ACTION ITEM >> Below is a block of entries; repeat exactly the lines starting at the line that contains "purple jar [595,26,664,118] -> none" and ending at the line that contains "purple domino [468,194,519,224]", both included.

Object matching data >>

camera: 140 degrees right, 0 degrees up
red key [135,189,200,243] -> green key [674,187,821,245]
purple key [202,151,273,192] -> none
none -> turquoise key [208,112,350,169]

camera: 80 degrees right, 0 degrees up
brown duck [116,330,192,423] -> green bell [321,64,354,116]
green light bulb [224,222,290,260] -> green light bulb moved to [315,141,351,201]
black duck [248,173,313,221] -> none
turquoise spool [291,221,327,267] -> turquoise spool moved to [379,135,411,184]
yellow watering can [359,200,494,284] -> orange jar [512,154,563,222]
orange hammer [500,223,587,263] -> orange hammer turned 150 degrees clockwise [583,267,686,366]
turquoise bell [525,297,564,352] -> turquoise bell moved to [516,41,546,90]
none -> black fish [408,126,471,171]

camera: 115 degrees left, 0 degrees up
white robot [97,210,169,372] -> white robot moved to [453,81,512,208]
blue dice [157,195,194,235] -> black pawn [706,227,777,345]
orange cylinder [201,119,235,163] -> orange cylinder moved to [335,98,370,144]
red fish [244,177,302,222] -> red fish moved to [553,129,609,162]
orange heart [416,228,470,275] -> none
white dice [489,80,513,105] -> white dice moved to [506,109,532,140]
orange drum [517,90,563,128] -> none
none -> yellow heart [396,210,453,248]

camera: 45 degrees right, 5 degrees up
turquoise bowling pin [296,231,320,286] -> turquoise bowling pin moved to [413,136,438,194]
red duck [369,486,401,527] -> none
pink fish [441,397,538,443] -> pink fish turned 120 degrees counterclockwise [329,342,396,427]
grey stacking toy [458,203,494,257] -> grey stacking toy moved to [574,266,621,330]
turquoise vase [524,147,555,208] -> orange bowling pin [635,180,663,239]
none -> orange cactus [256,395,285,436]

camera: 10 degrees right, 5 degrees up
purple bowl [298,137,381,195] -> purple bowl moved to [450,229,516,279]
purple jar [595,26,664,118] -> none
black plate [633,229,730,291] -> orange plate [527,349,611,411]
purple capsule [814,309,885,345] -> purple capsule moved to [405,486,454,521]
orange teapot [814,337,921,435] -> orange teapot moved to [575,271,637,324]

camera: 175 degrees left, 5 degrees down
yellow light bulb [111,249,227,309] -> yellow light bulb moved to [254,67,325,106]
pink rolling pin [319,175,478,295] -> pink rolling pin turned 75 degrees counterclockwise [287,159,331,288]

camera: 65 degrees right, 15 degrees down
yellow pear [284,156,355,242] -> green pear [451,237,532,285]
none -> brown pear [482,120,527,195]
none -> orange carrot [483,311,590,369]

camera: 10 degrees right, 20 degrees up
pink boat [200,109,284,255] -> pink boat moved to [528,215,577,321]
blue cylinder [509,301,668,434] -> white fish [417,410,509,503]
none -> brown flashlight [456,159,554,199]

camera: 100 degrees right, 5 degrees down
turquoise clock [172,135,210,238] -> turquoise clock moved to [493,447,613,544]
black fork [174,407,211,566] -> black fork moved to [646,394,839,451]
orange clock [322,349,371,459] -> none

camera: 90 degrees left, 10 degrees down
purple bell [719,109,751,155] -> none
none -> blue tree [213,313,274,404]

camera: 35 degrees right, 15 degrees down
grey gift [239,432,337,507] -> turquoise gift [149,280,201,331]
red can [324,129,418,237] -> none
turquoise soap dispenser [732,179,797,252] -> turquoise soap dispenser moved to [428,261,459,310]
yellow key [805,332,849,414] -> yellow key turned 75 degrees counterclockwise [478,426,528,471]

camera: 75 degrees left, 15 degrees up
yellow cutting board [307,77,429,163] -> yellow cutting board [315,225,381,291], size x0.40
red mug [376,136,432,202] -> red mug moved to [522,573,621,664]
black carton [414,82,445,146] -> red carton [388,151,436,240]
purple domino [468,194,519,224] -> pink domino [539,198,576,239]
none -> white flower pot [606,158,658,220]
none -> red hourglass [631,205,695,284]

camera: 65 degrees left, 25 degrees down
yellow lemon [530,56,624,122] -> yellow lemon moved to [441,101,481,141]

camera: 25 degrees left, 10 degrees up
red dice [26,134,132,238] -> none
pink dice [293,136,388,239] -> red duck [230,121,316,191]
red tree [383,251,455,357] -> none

TASK SOLUTION >>
purple jar [595,26,664,118] -> none
black plate [633,229,730,291] -> orange plate [527,349,611,411]
purple capsule [814,309,885,345] -> purple capsule moved to [405,486,454,521]
orange teapot [814,337,921,435] -> orange teapot moved to [575,271,637,324]

camera: 175 degrees left, 5 degrees down
yellow light bulb [111,249,227,309] -> yellow light bulb moved to [254,67,325,106]
pink rolling pin [319,175,478,295] -> pink rolling pin turned 75 degrees counterclockwise [287,159,331,288]

camera: 65 degrees right, 15 degrees down
yellow pear [284,156,355,242] -> green pear [451,237,532,285]
none -> brown pear [482,120,527,195]
none -> orange carrot [483,311,590,369]

camera: 10 degrees right, 20 degrees up
pink boat [200,109,284,255] -> pink boat moved to [528,215,577,321]
blue cylinder [509,301,668,434] -> white fish [417,410,509,503]
none -> brown flashlight [456,159,554,199]

camera: 100 degrees right, 5 degrees down
turquoise clock [172,135,210,238] -> turquoise clock moved to [493,447,613,544]
black fork [174,407,211,566] -> black fork moved to [646,394,839,451]
orange clock [322,349,371,459] -> none

camera: 90 degrees left, 10 degrees down
purple bell [719,109,751,155] -> none
none -> blue tree [213,313,274,404]

camera: 35 degrees right, 15 degrees down
grey gift [239,432,337,507] -> turquoise gift [149,280,201,331]
red can [324,129,418,237] -> none
turquoise soap dispenser [732,179,797,252] -> turquoise soap dispenser moved to [428,261,459,310]
yellow key [805,332,849,414] -> yellow key turned 75 degrees counterclockwise [478,426,528,471]

camera: 75 degrees left, 15 degrees up
yellow cutting board [307,77,429,163] -> yellow cutting board [315,225,381,291], size x0.40
red mug [376,136,432,202] -> red mug moved to [522,573,621,664]
black carton [414,82,445,146] -> red carton [388,151,436,240]
purple domino [468,194,519,224] -> pink domino [539,198,576,239]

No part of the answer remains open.